▶ _Task directions_
Retype the whole listing below exactly, keeping every picture out of it.
[Start of section]
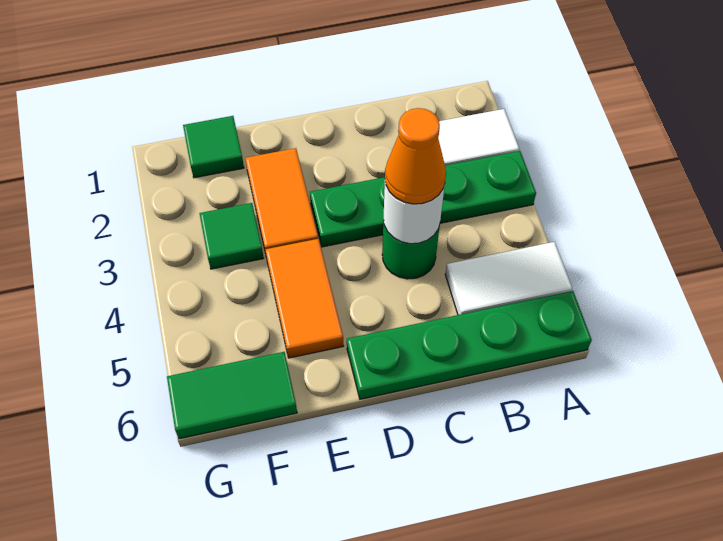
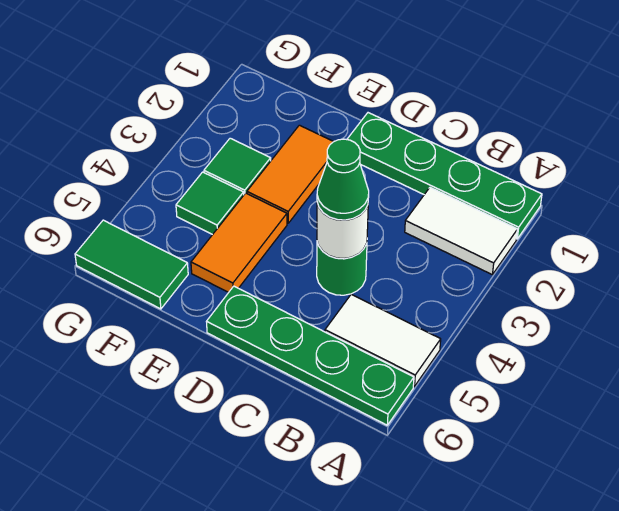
green plate A3:D3 level 1 -> green plate A1:D1 level 1
orange cone C4 level 3 -> green cone C4 level 3
green tile F1 level 1 -> green tile F4 level 1

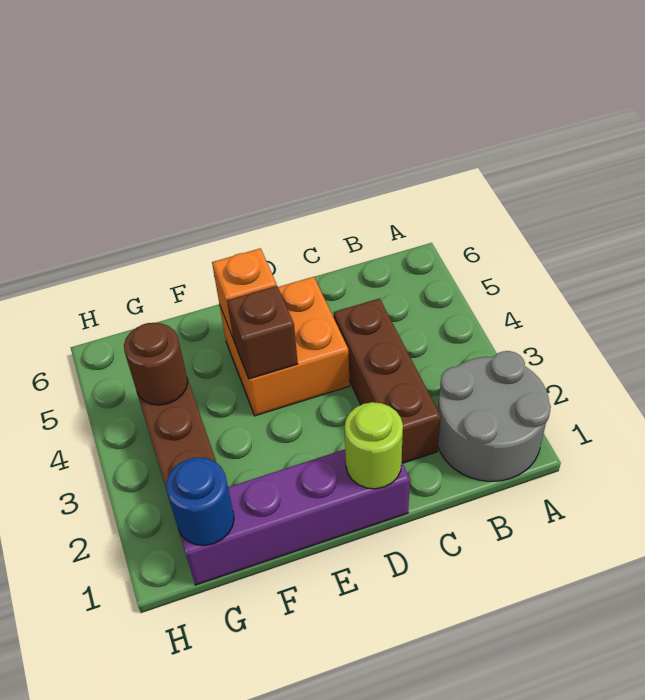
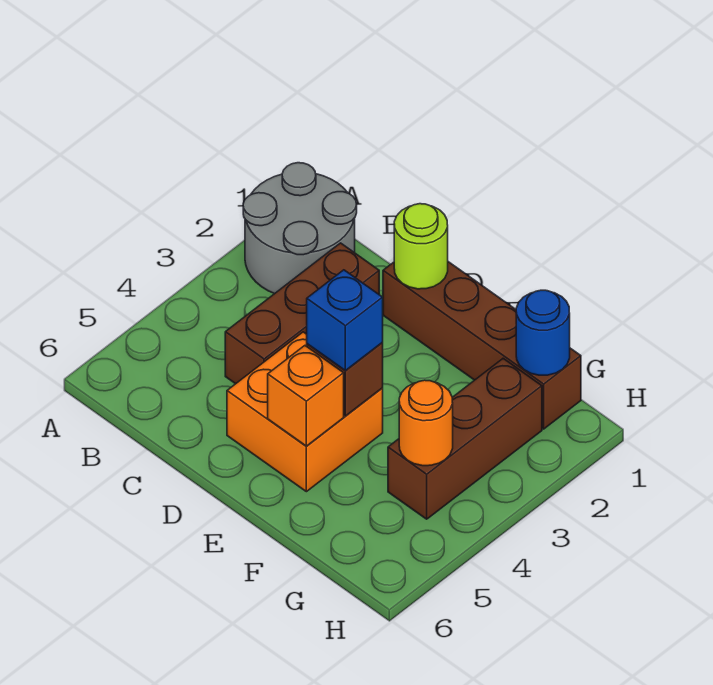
purple brick D1:G1 level 1 -> brown brick D1:G1 level 1
none -> blue brick E4 level 3
brown round brick G4 level 2 -> orange round brick G4 level 2

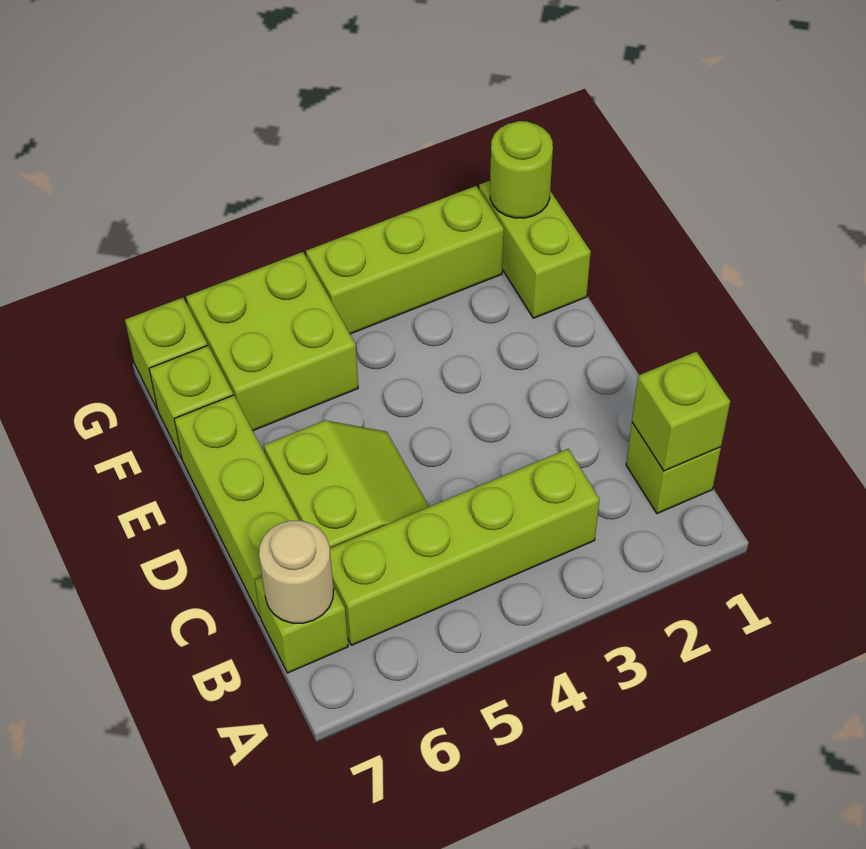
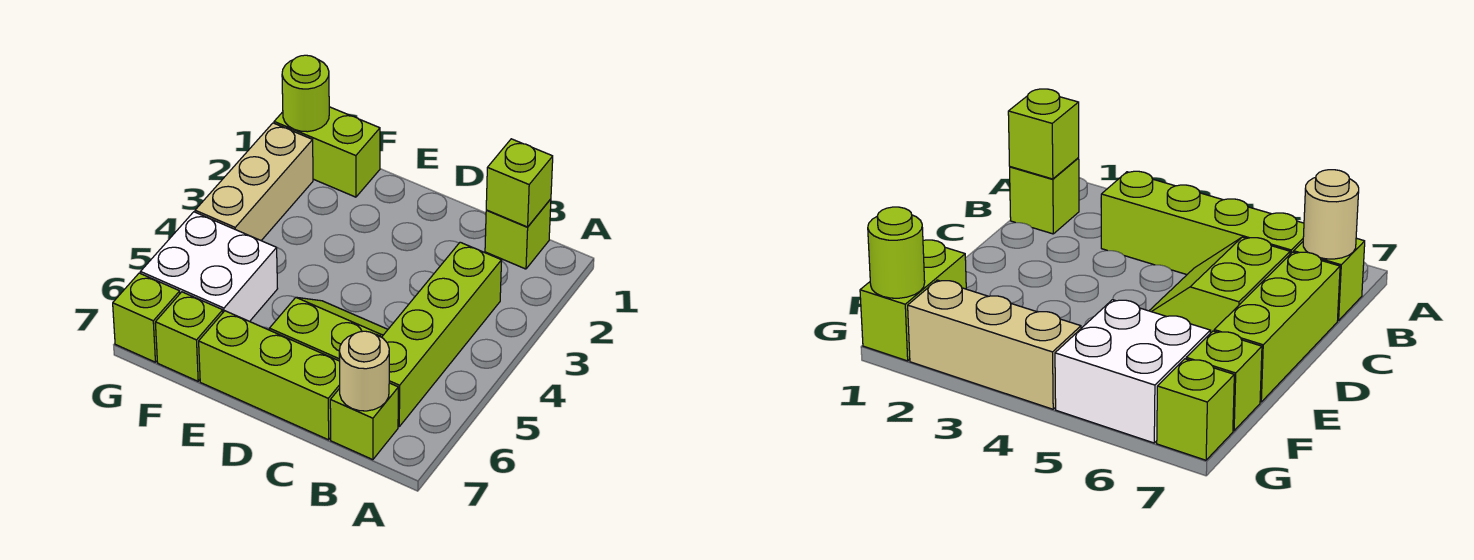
lime brick F5:G6 level 1 -> white brick F5:G6 level 1
lime brick G2:G4 level 1 -> tan brick G2:G4 level 1

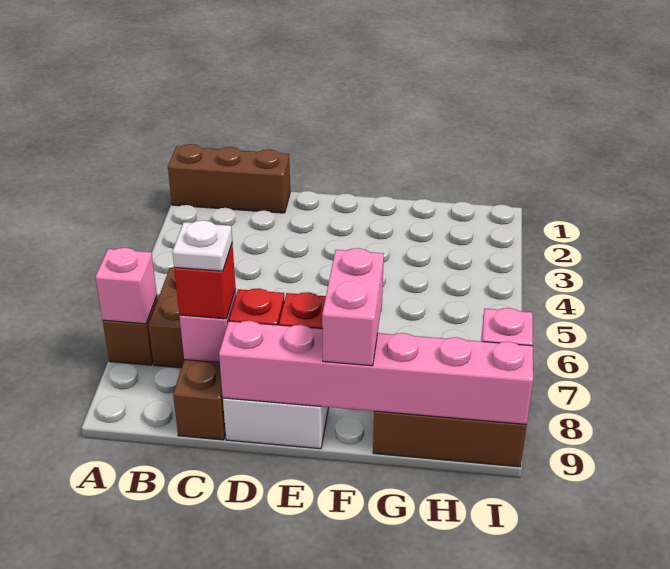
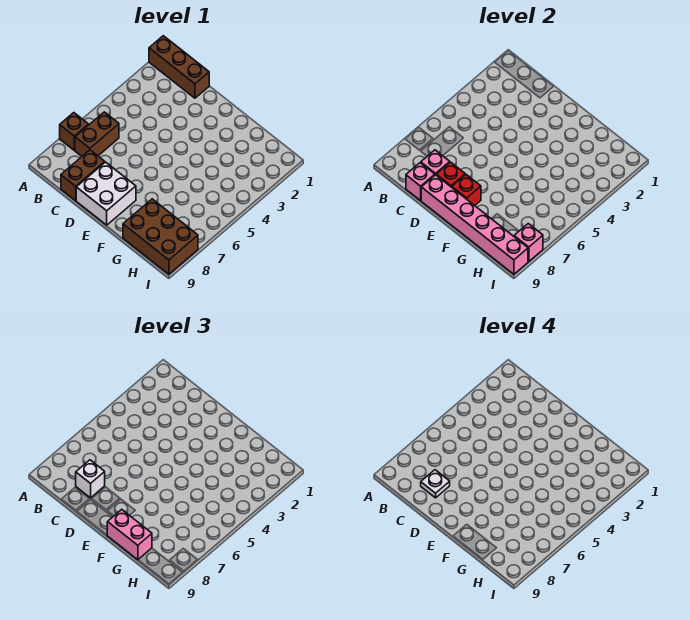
pink brick A7 level 2 -> pink brick C9 level 2
red brick C8 level 3 -> white brick C8 level 3
pink brick F8:F9 level 3 -> pink brick F9:G9 level 3

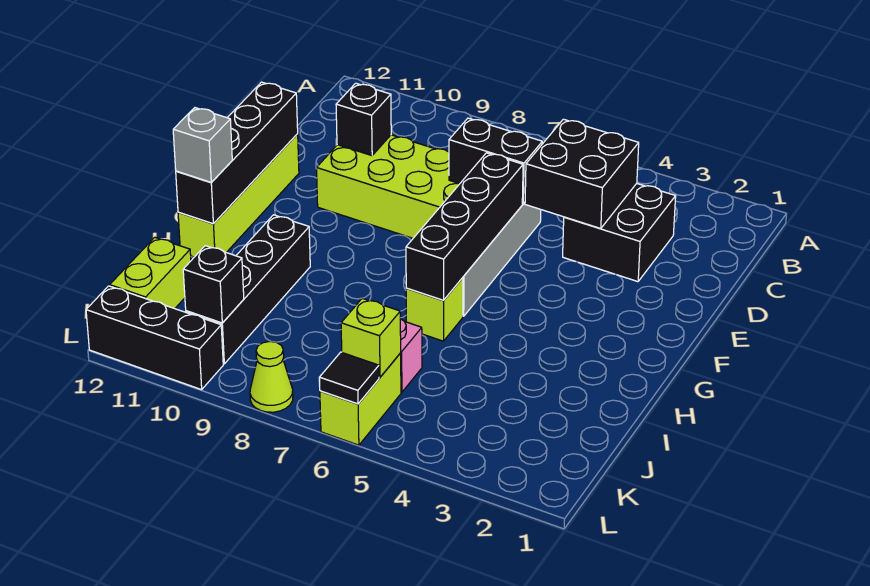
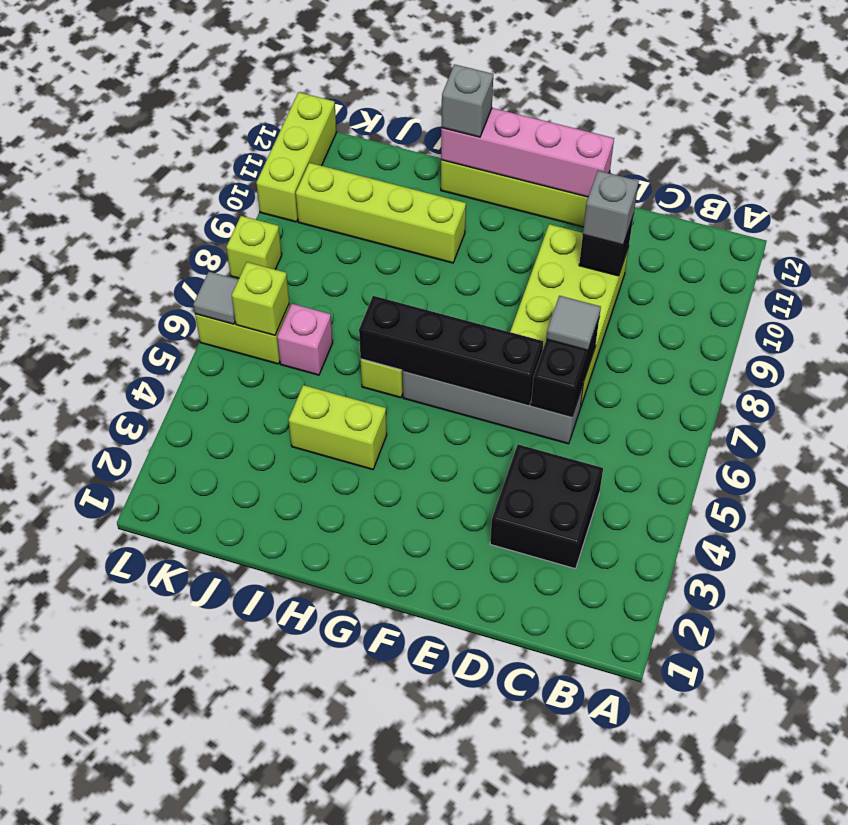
black brick C4:D5 level 2 -> none
none -> grey tile D7 level 3
none -> grey brick D10 level 3
black brick E12:H12 level 2 -> pink brick E12:H12 level 2
black brick H10:K10 level 1 -> lime brick H10:K10 level 1
lime brick J12:K12 level 1 -> lime brick H4:I4 level 1
black brick K10 level 2 -> none
black tile L6 level 2 -> grey tile L6 level 2
lime cone L8 level 1 -> lime brick L8 level 1
black brick L10:L12 level 1 -> lime brick L10:L12 level 1

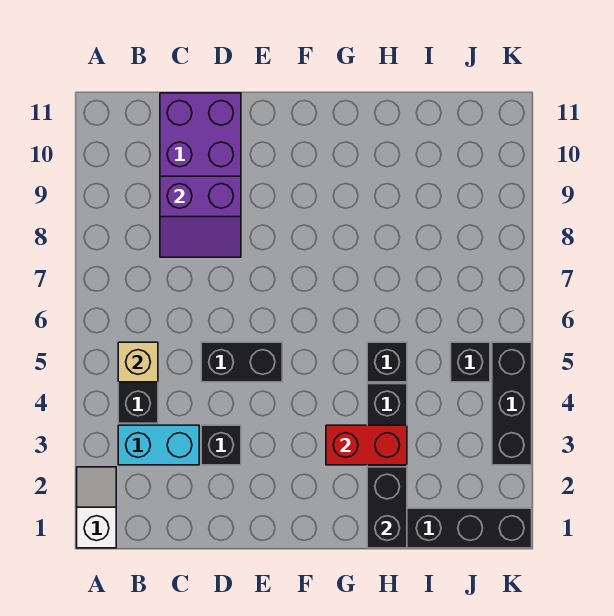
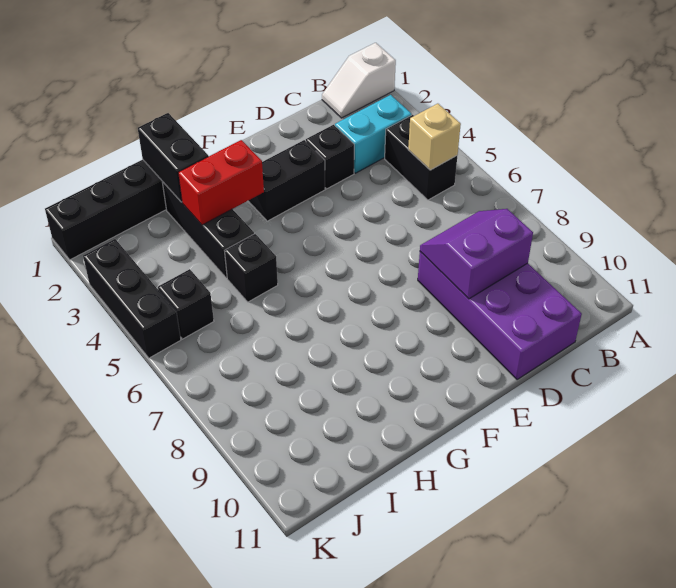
white slope A1:A2 level 1 top 1 -> white slope A1:B1 level 1 top A
black brick D5:E5 level 1 -> black brick E3:F3 level 1

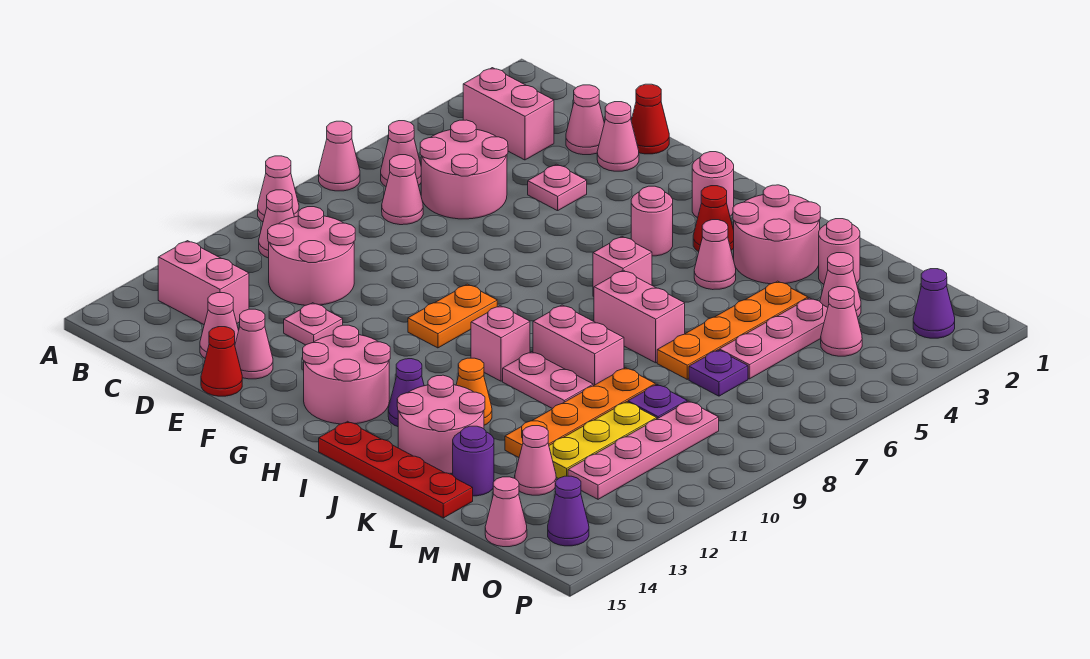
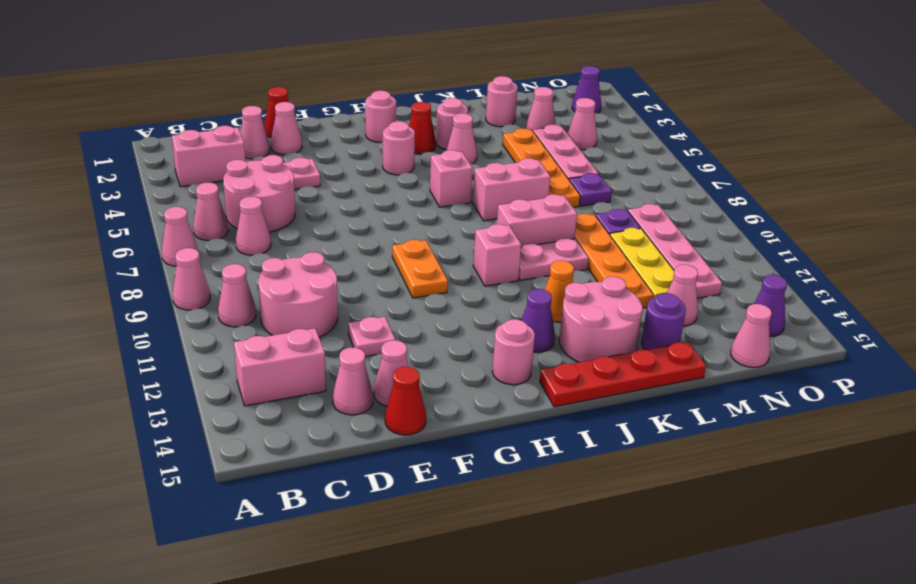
pink round brick G13:H14 level 1 -> pink round brick H14 level 1
pink round brick J2:K3 level 1 -> pink round brick J3 level 1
[End of section]
▶ _Exercise answer_
green plate A3:D3 level 1 -> green plate A1:D1 level 1
orange cone C4 level 3 -> green cone C4 level 3
green tile F1 level 1 -> green tile F4 level 1

purple brick D1:G1 level 1 -> brown brick D1:G1 level 1
none -> blue brick E4 level 3
brown round brick G4 level 2 -> orange round brick G4 level 2

lime brick F5:G6 level 1 -> white brick F5:G6 level 1
lime brick G2:G4 level 1 -> tan brick G2:G4 level 1

pink brick A7 level 2 -> pink brick C9 level 2
red brick C8 level 3 -> white brick C8 level 3
pink brick F8:F9 level 3 -> pink brick F9:G9 level 3

black brick C4:D5 level 2 -> none
none -> grey tile D7 level 3
none -> grey brick D10 level 3
black brick E12:H12 level 2 -> pink brick E12:H12 level 2
black brick H10:K10 level 1 -> lime brick H10:K10 level 1
lime brick J12:K12 level 1 -> lime brick H4:I4 level 1
black brick K10 level 2 -> none
black tile L6 level 2 -> grey tile L6 level 2
lime cone L8 level 1 -> lime brick L8 level 1
black brick L10:L12 level 1 -> lime brick L10:L12 level 1

white slope A1:A2 level 1 top 1 -> white slope A1:B1 level 1 top A
black brick D5:E5 level 1 -> black brick E3:F3 level 1

pink round brick G13:H14 level 1 -> pink round brick H14 level 1
pink round brick J2:K3 level 1 -> pink round brick J3 level 1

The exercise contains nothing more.